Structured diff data
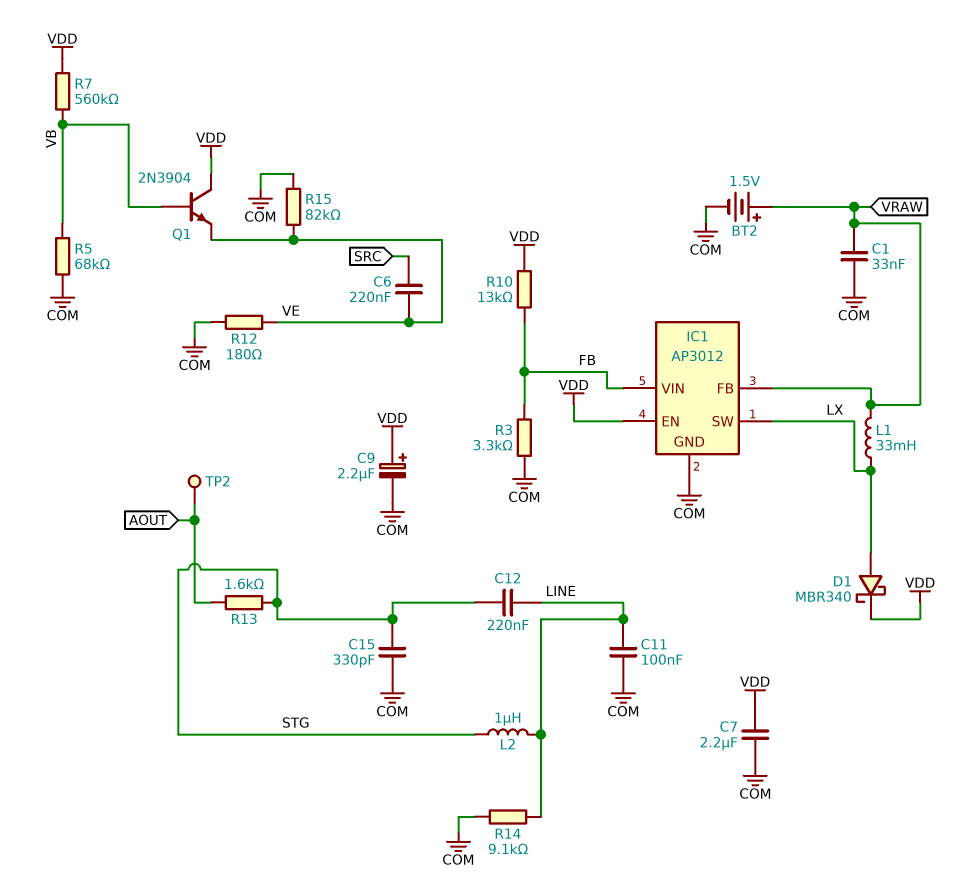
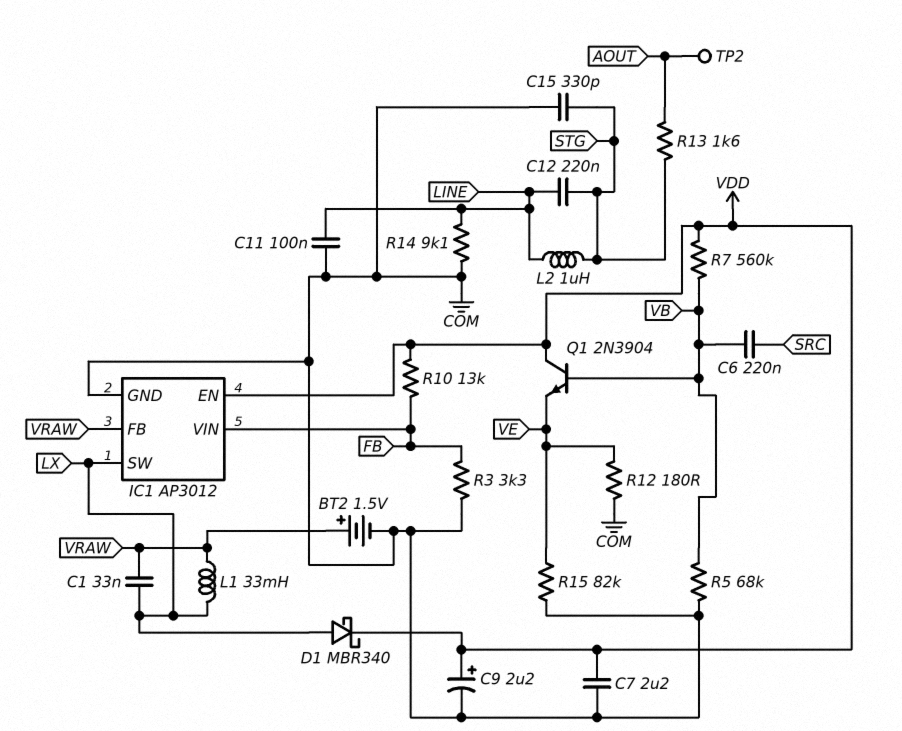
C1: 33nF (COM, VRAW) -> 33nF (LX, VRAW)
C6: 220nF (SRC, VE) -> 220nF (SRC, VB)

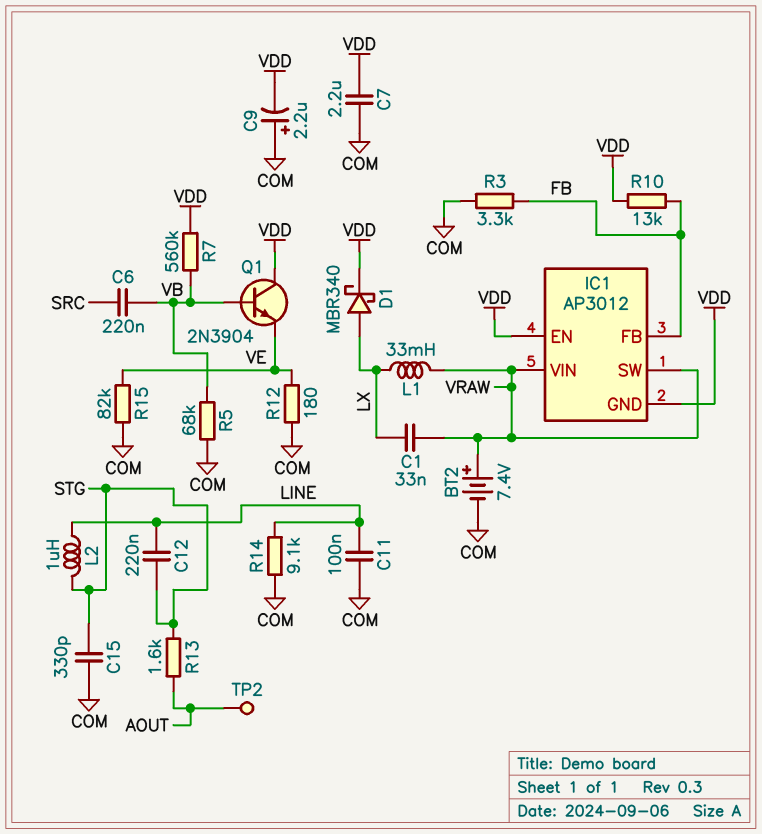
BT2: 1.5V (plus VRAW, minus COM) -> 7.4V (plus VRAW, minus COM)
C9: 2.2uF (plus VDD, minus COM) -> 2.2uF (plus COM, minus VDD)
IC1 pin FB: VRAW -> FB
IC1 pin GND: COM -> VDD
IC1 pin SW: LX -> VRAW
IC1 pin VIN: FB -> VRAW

> _Work to be completed_
Each entry above must come back exactly as written. Drop the images.

> _Response for this exercise_
C1: 33nF (COM, VRAW) -> 33nF (LX, VRAW)
C6: 220nF (SRC, VE) -> 220nF (SRC, VB)

BT2: 1.5V (plus VRAW, minus COM) -> 7.4V (plus VRAW, minus COM)
C9: 2.2uF (plus VDD, minus COM) -> 2.2uF (plus COM, minus VDD)
IC1 pin FB: VRAW -> FB
IC1 pin GND: COM -> VDD
IC1 pin SW: LX -> VRAW
IC1 pin VIN: FB -> VRAW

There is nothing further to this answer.